Exercise prompt –
Leaving the pictures aside, transcribe the data below exactly.

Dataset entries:

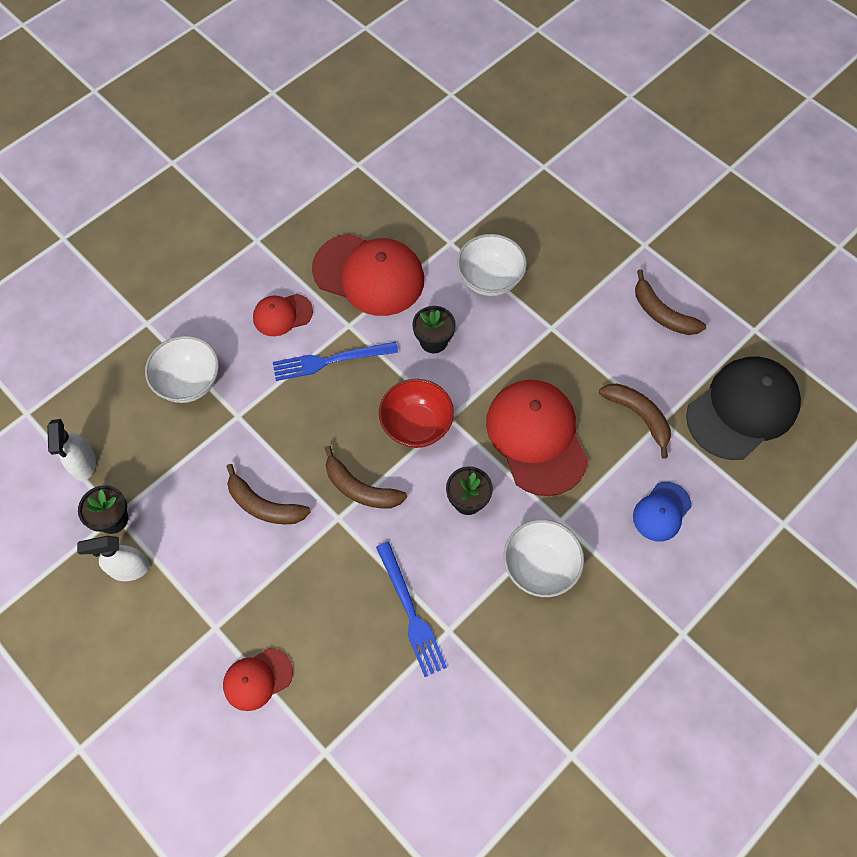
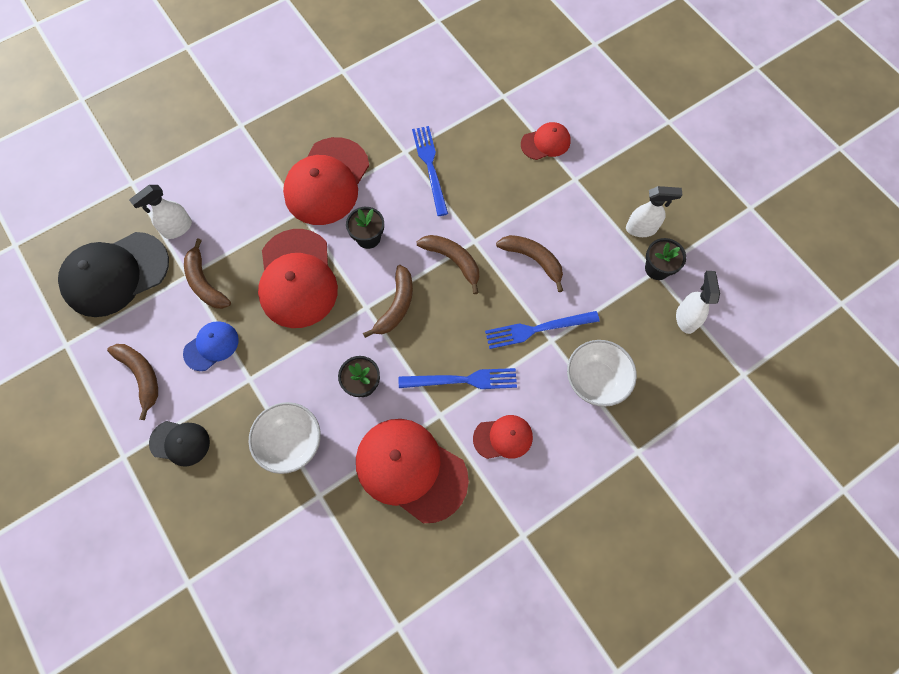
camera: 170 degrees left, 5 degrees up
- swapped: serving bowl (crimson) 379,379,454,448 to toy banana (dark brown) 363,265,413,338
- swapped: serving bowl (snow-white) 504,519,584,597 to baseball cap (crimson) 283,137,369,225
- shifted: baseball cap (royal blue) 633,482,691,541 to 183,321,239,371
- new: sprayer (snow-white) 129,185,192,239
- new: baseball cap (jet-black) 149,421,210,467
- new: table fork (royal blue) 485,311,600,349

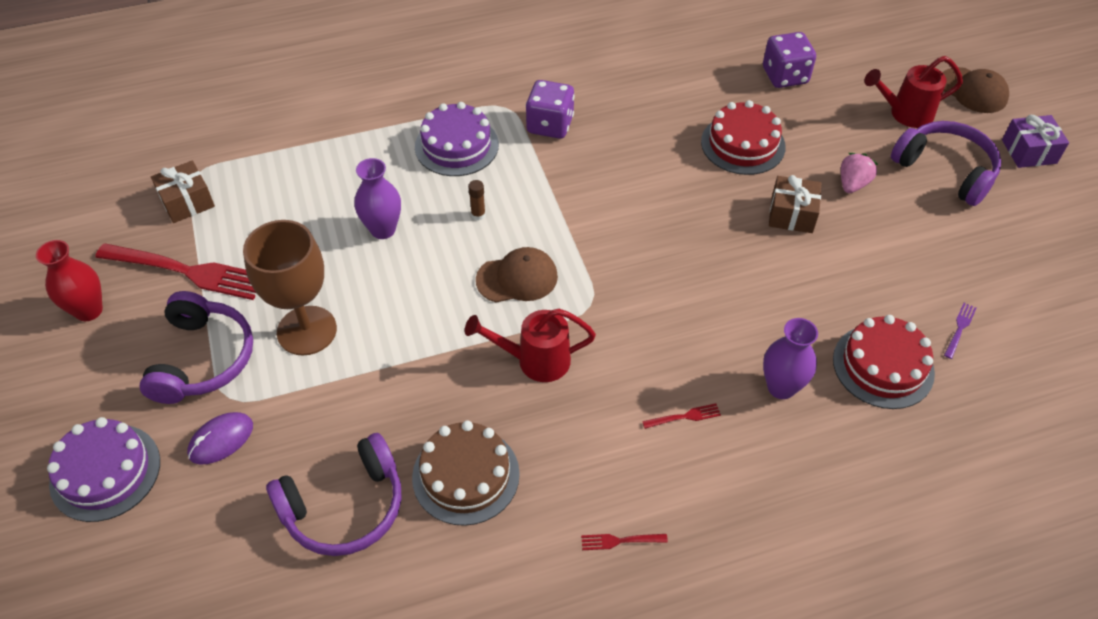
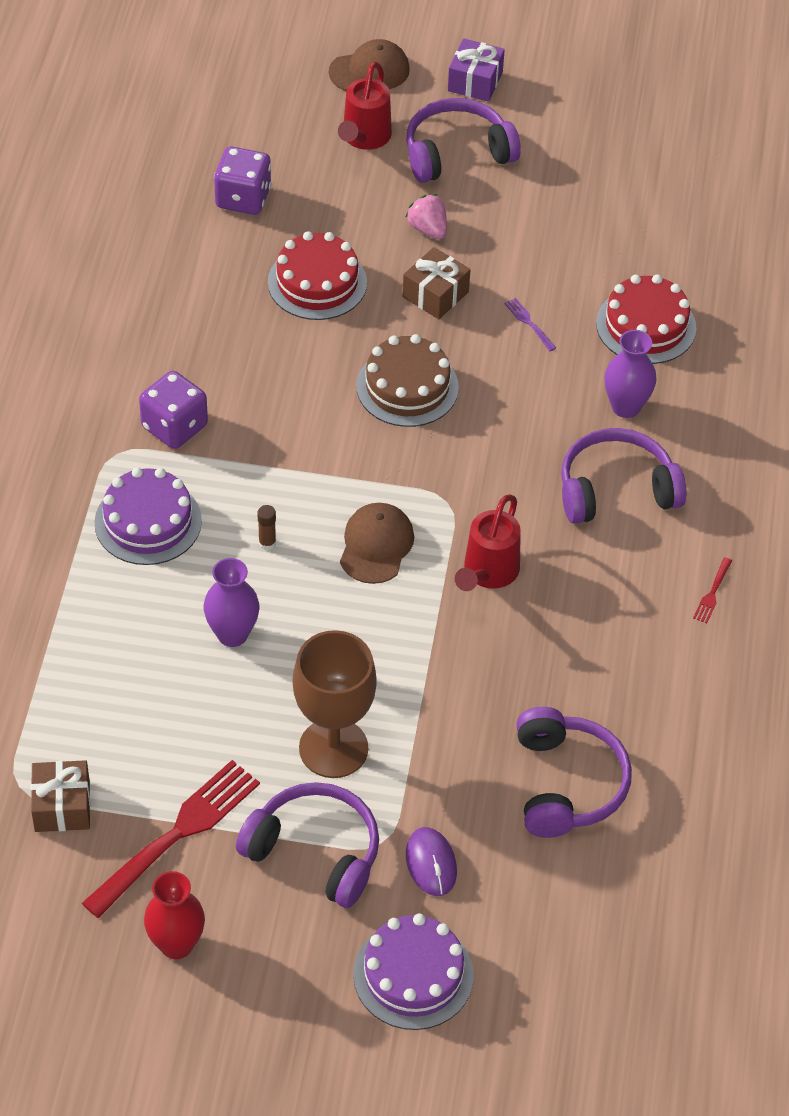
camera: 65 degrees left, 0 degrees up
- shifted: layer cake (dark brown) 412,420,520,526 to 356,334,459,427
- swapped: table fork (crimson) 642,403,721,429 to headset (royal purple) 561,428,686,524
- shifted: table fork (royal purple) 944,303,976,359 to 504,298,556,351

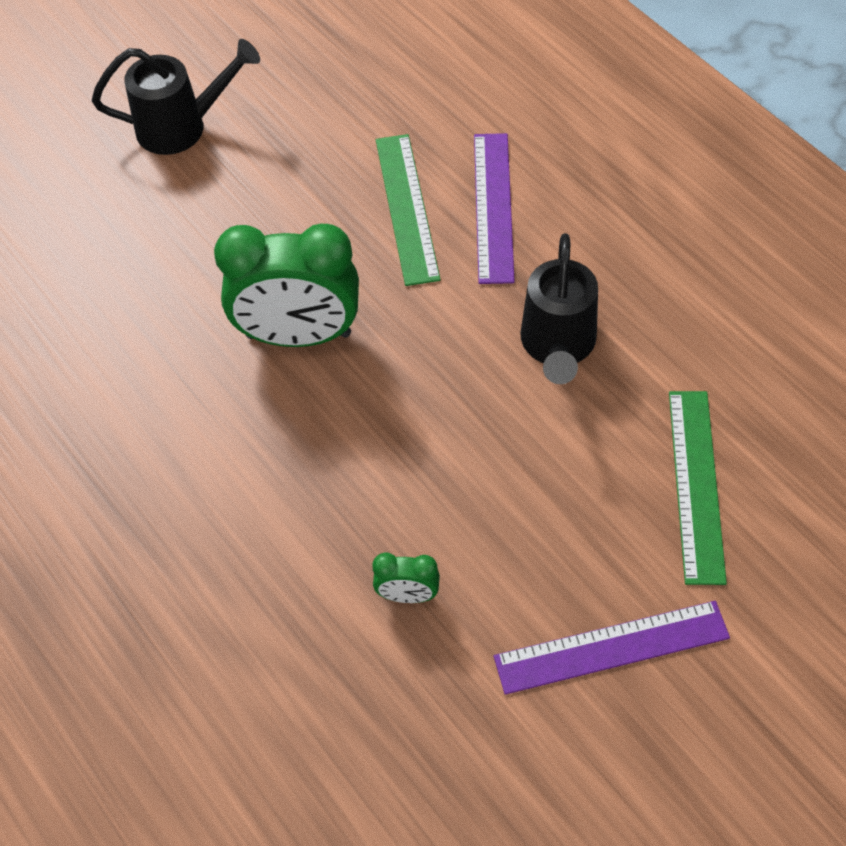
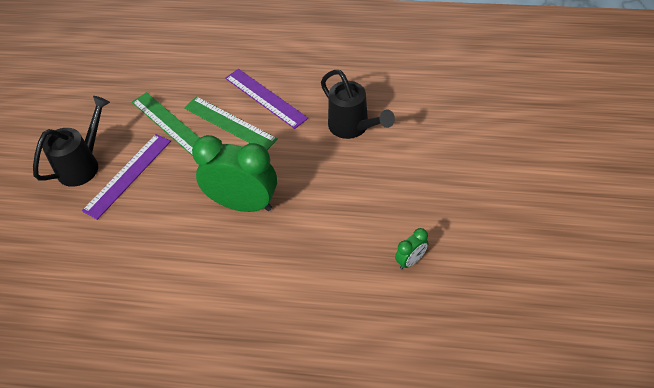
camera: 45 degrees left, 5 degrees down
- rotated: alarm clock (leaf-green) 214,224,359,347 = 192,135,277,212 120 degrees counterclockwise
- shifted: measuring stick (royal purple) 494,601,730,695 to 82,134,171,220
- shifted: measuring stick (leaf-green) 669,391,727,585 to 132,92,200,156

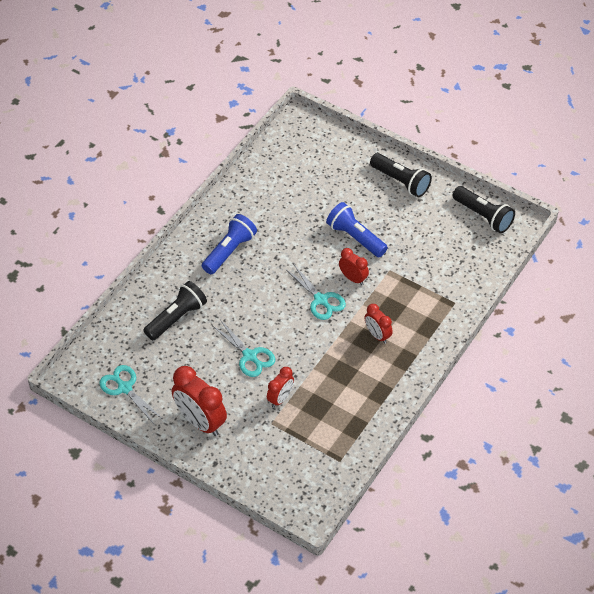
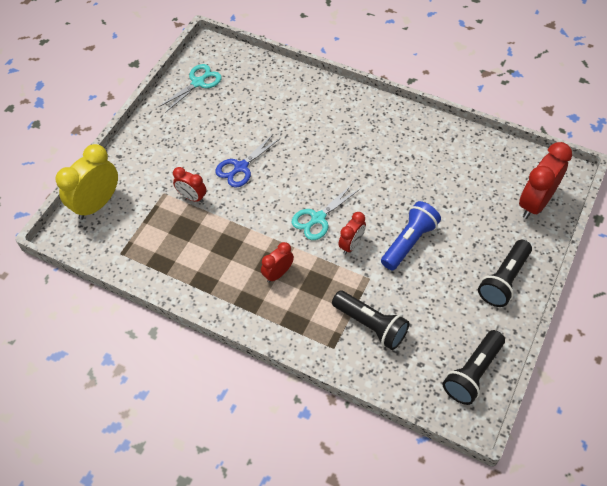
camera: 85 degrees right, 5 degrees up
- shifted: pocket torch (jet-black) 144,281,207,340 to 332,291,410,350
- shifted: alarm clock (crimson) 172,366,227,436 to 519,142,572,219
- gone: pocket torch (royal blue) 202,214,257,274
- repainted: shears (aqua) 213,321,275,377 to shears (royal blue) 215,133,281,187
- new: alarm clock (bright yellow) 56,144,118,220

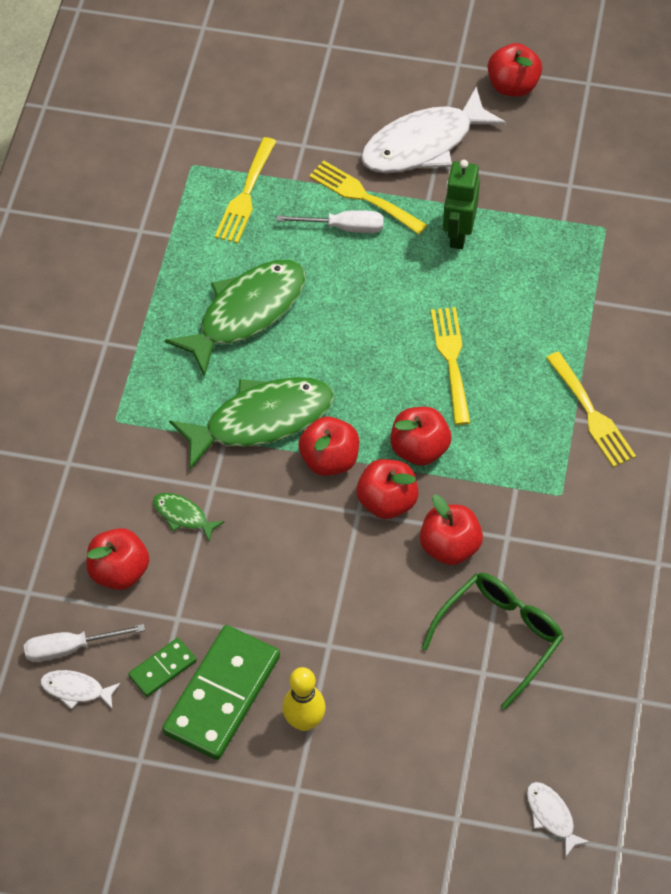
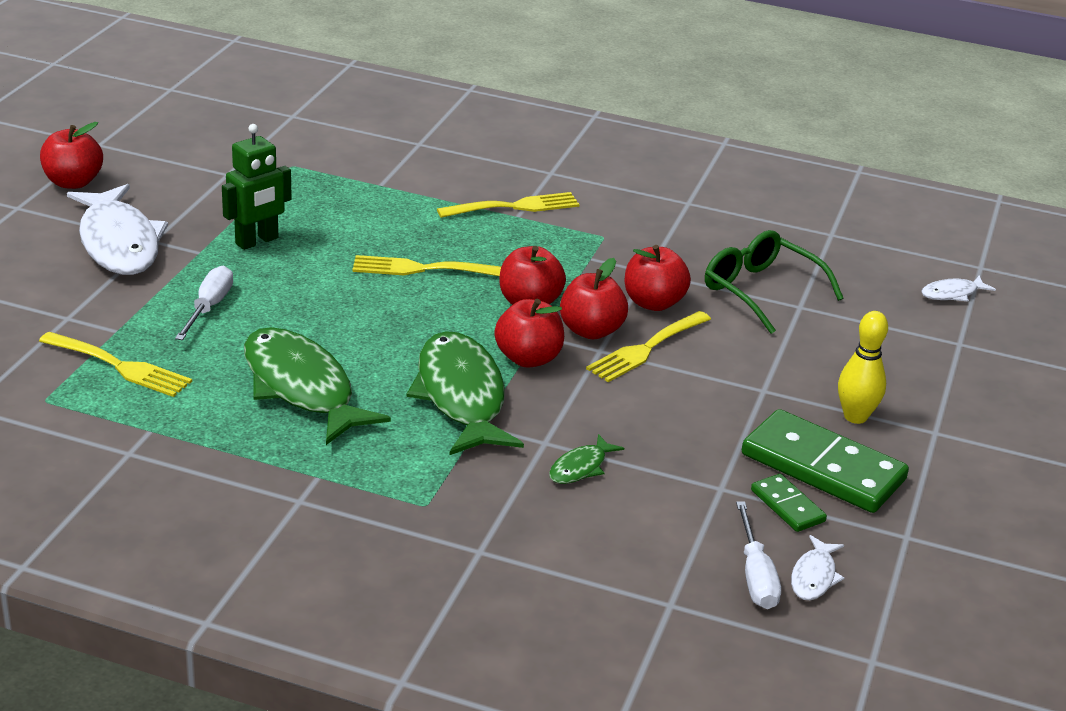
camera: 85 degrees left, 25 degrees down
- gone: apple (crimson) 86,528,149,590
- shifted: table fork (bright yellow) 309,160,427,235 to 586,311,711,382
- rotated: robot (leaf-green) 443,160,480,249 = 222,124,292,250 60 degrees counterclockwise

Output –
camera: 170 degrees left, 5 degrees up
- swapped: serving bowl (crimson) 379,379,454,448 to toy banana (dark brown) 363,265,413,338
- swapped: serving bowl (snow-white) 504,519,584,597 to baseball cap (crimson) 283,137,369,225
- shifted: baseball cap (royal blue) 633,482,691,541 to 183,321,239,371
- new: sprayer (snow-white) 129,185,192,239
- new: baseball cap (jet-black) 149,421,210,467
- new: table fork (royal blue) 485,311,600,349

camera: 65 degrees left, 0 degrees up
- shifted: layer cake (dark brown) 412,420,520,526 to 356,334,459,427
- swapped: table fork (crimson) 642,403,721,429 to headset (royal purple) 561,428,686,524
- shifted: table fork (royal purple) 944,303,976,359 to 504,298,556,351

camera: 45 degrees left, 5 degrees down
- rotated: alarm clock (leaf-green) 214,224,359,347 = 192,135,277,212 120 degrees counterclockwise
- shifted: measuring stick (royal purple) 494,601,730,695 to 82,134,171,220
- shifted: measuring stick (leaf-green) 669,391,727,585 to 132,92,200,156

camera: 85 degrees right, 5 degrees up
- shifted: pocket torch (jet-black) 144,281,207,340 to 332,291,410,350
- shifted: alarm clock (crimson) 172,366,227,436 to 519,142,572,219
- gone: pocket torch (royal blue) 202,214,257,274
- repainted: shears (aqua) 213,321,275,377 to shears (royal blue) 215,133,281,187
- new: alarm clock (bright yellow) 56,144,118,220

camera: 85 degrees left, 25 degrees down
- gone: apple (crimson) 86,528,149,590
- shifted: table fork (bright yellow) 309,160,427,235 to 586,311,711,382
- rotated: robot (leaf-green) 443,160,480,249 = 222,124,292,250 60 degrees counterclockwise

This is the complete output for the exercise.